■ **DIRECTIONS FOR THIS TASK**
Copy, please, the line with "type=move; before=box in red; pos1=159,171;" and each line that follows it through the end of the data below, exactly as given and without pictures.

Object state comparisons
____________

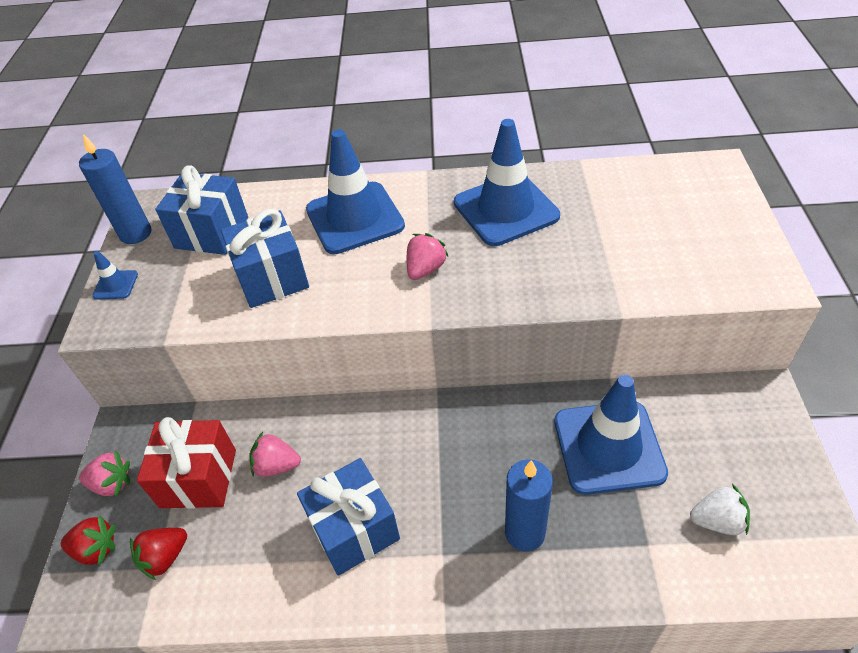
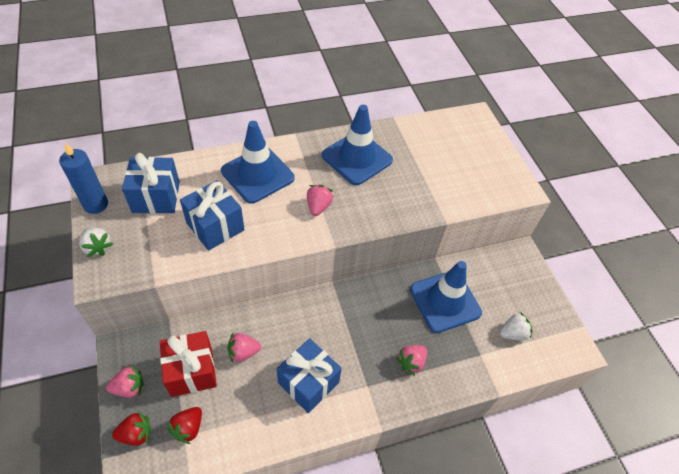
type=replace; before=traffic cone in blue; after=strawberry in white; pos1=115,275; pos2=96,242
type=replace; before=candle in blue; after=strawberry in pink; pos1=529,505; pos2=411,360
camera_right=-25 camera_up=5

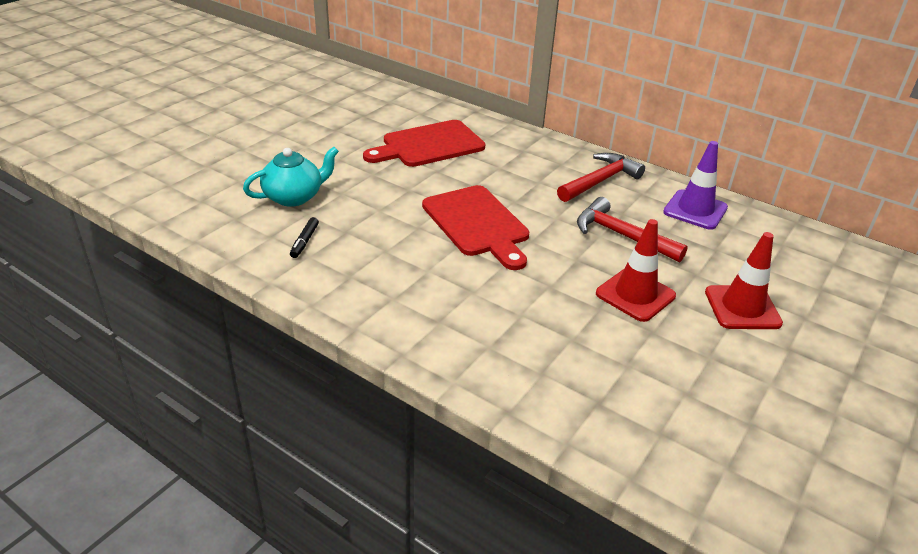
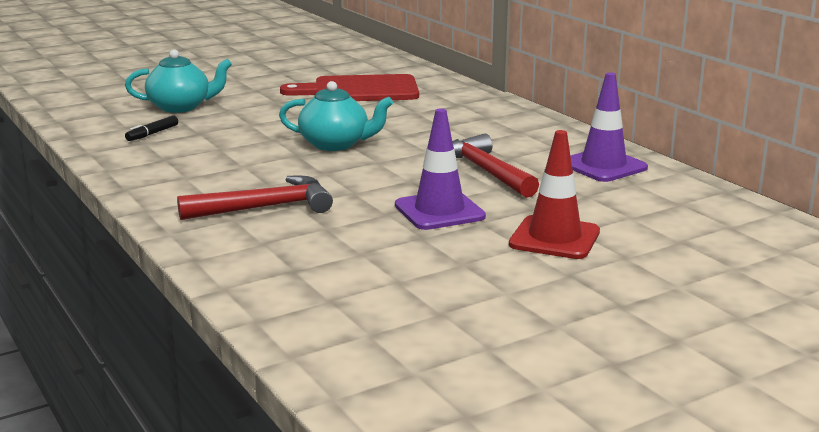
type=move; before=hammer in red; pos1=601,177; pos2=255,198
type=replace; before=cutting board in red; after=teapot in turquoise; pos1=475,227; pos2=336,116
type=recolor; before=traffic cone in red; after=traffic cone in purple; pos1=636,270; pos2=440,169
camera_right=25 camera_up=-15

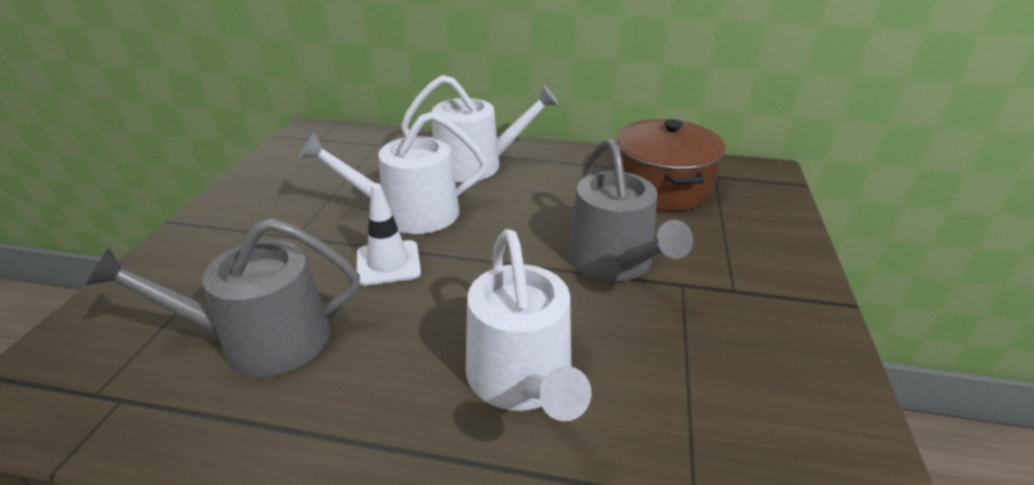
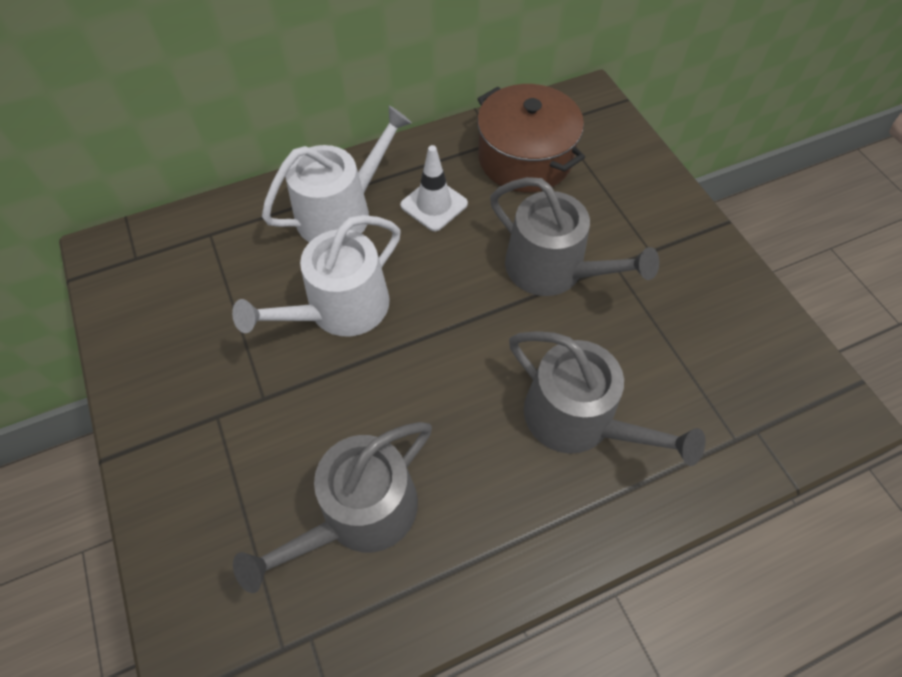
type=move; before=traffic cone in white; pos1=389,234; pos2=434,188
type=recolor; before=watering can in white; after=watering can in grey; pos1=529,325; pos2=607,398
camera_right=-35 camera_up=25

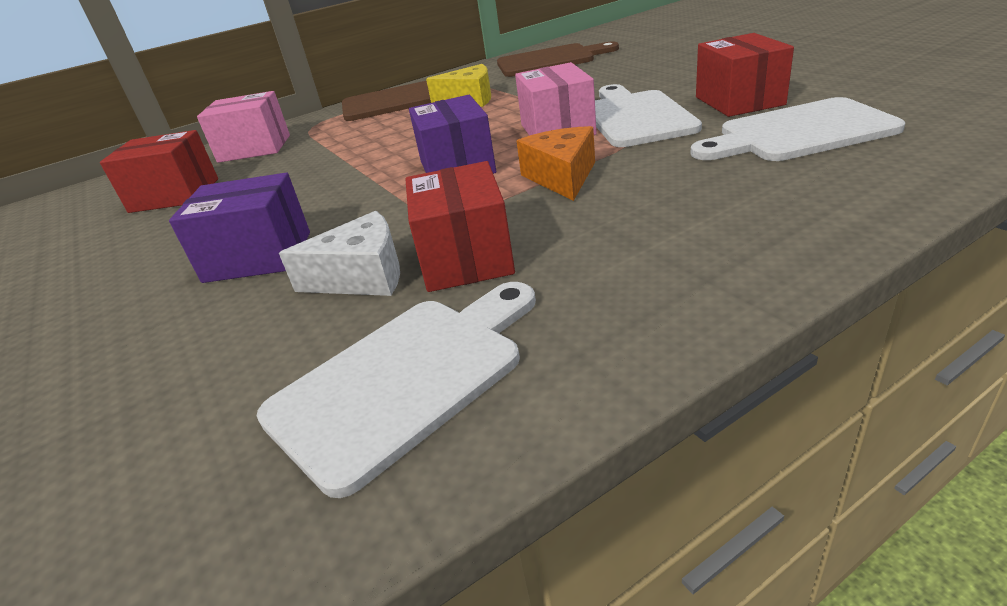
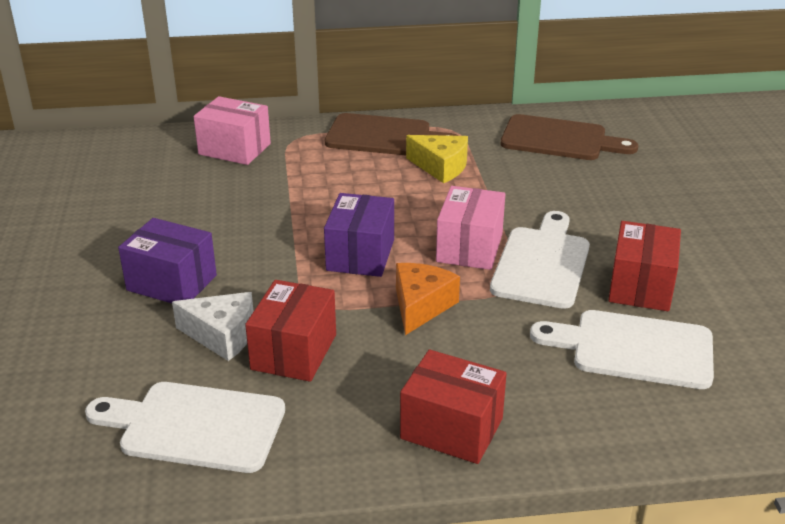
type=move; before=box in red; pos1=159,171; pos2=453,406
type=rotate; before=cutting board in white; pos1=396,390; pos2=185,427; turn=-150
camera_right=20 camera_up=0

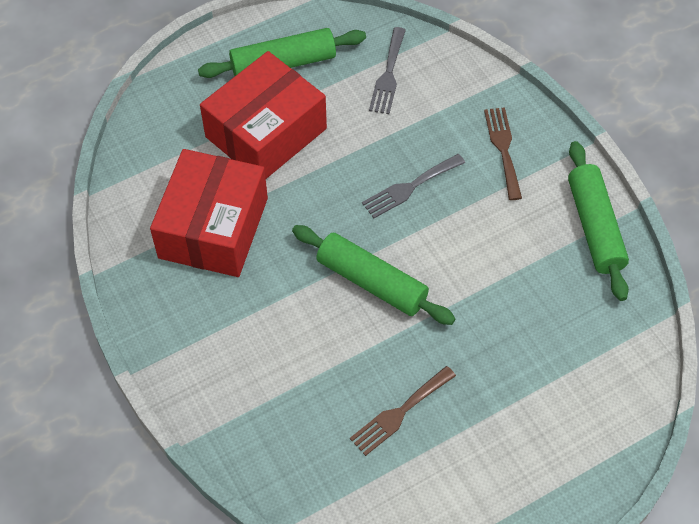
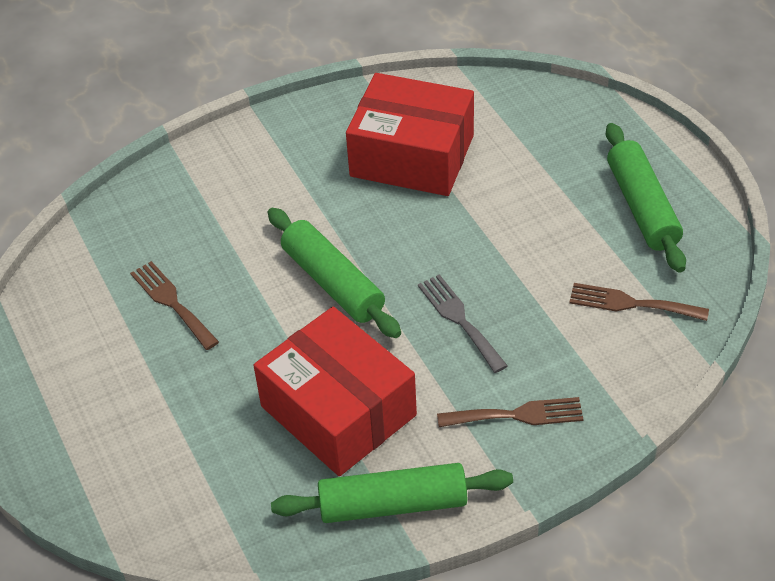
type=recolor; before=fork in grey; after=fork in brown; pos1=387,70; pos2=639,302
type=move; before=box in red; pos1=263,115; pos2=335,391
type=rotate; before=rolling pin in green; pos1=374,275; pos2=334,273; turn=-75
camera_right=95 camera_up=-10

____________

■ **SOLUTION**
type=move; before=box in red; pos1=159,171; pos2=453,406
type=rotate; before=cutting board in white; pos1=396,390; pos2=185,427; turn=-150
camera_right=20 camera_up=0

type=recolor; before=fork in grey; after=fork in brown; pos1=387,70; pos2=639,302
type=move; before=box in red; pos1=263,115; pos2=335,391
type=rotate; before=rolling pin in green; pos1=374,275; pos2=334,273; turn=-75
camera_right=95 camera_up=-10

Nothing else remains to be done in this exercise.